> **Your objective**: Copy out all lines of the records in which the word "none" appears.

> **Excerpted data**:
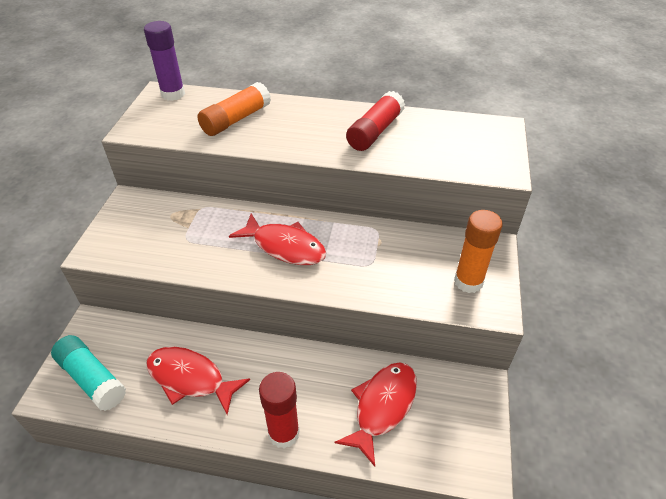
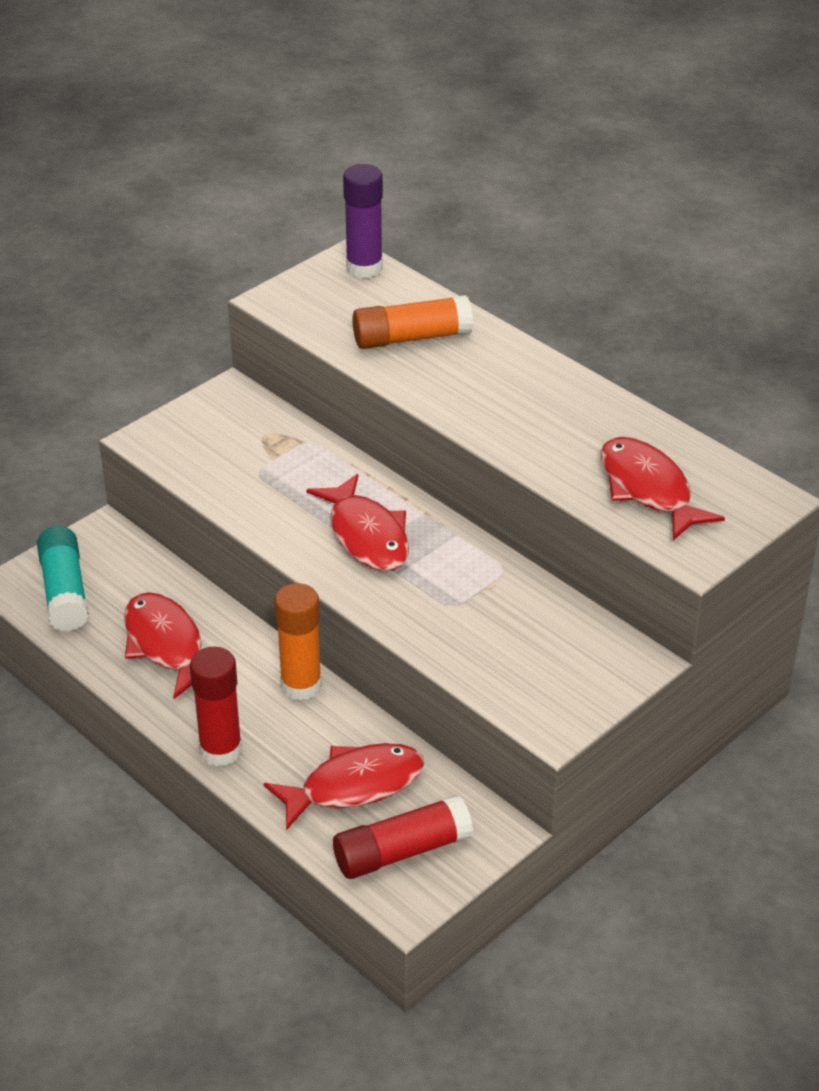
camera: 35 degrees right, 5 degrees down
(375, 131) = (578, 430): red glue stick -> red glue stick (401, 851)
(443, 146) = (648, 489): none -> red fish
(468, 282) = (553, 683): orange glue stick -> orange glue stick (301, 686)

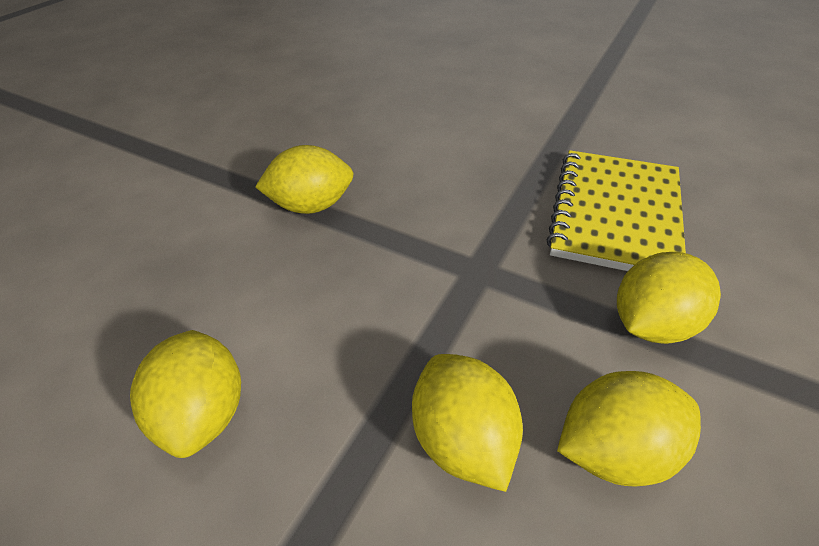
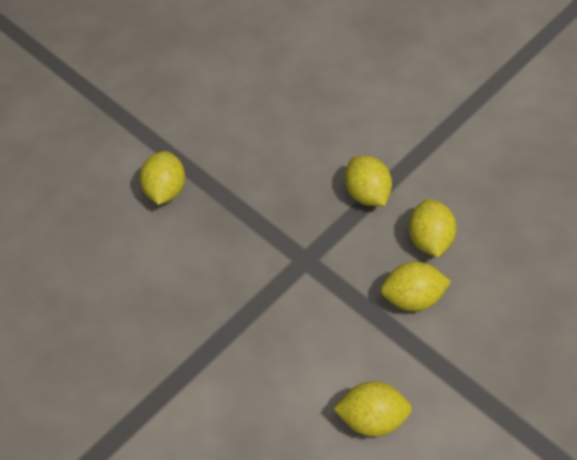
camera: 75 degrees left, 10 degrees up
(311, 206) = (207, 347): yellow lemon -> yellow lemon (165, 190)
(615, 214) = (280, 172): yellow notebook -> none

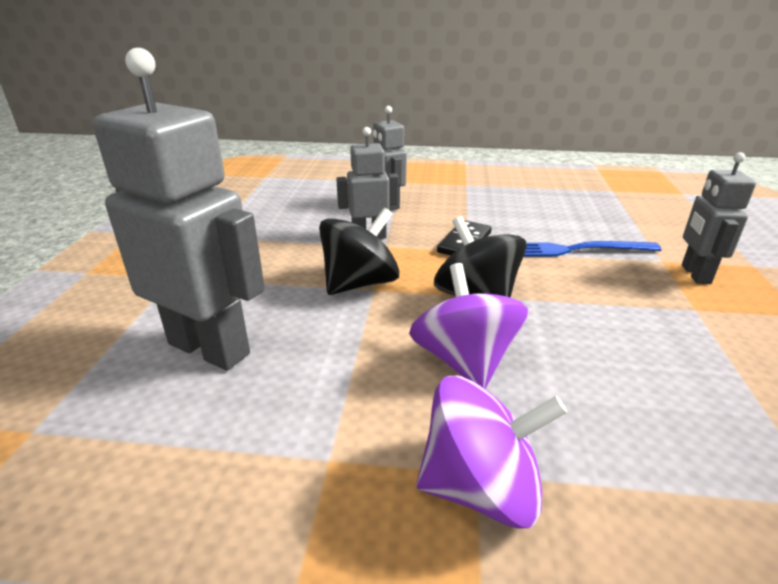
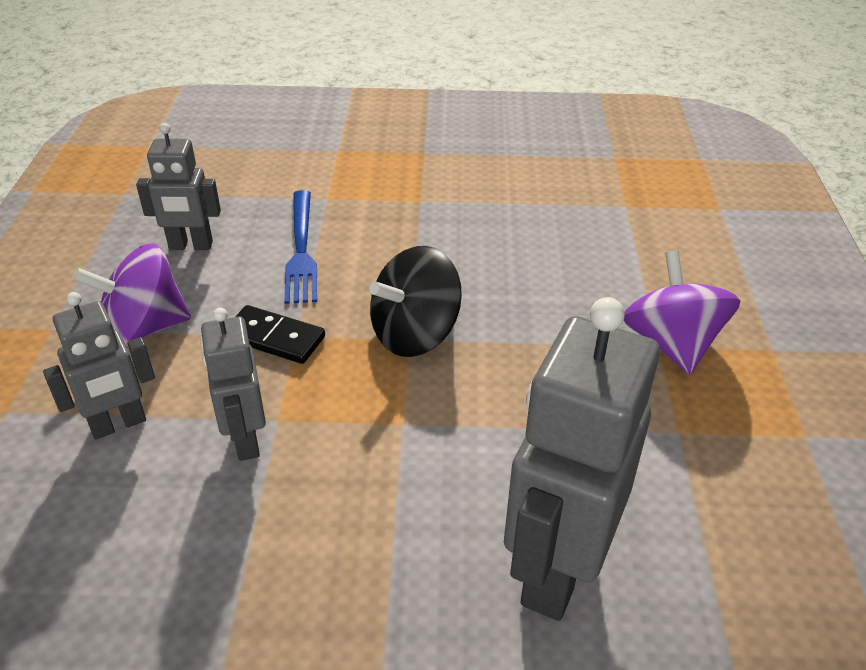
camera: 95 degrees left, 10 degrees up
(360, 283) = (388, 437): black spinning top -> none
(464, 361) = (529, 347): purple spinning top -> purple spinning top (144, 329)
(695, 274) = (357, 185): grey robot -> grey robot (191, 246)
...
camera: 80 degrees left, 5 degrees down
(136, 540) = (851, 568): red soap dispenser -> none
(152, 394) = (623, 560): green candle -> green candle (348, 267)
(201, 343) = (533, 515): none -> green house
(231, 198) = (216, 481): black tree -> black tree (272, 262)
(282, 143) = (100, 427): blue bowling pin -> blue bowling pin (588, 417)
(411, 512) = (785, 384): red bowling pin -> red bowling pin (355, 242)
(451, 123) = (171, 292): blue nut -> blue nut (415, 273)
* * *
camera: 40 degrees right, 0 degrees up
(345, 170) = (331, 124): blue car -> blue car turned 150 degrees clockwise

> **Result of this task**:
(443, 146) = (648, 489): none -> red fish
(615, 214) = (280, 172): yellow notebook -> none
(360, 283) = (388, 437): black spinning top -> none
(136, 540) = (851, 568): red soap dispenser -> none
(201, 343) = (533, 515): none -> green house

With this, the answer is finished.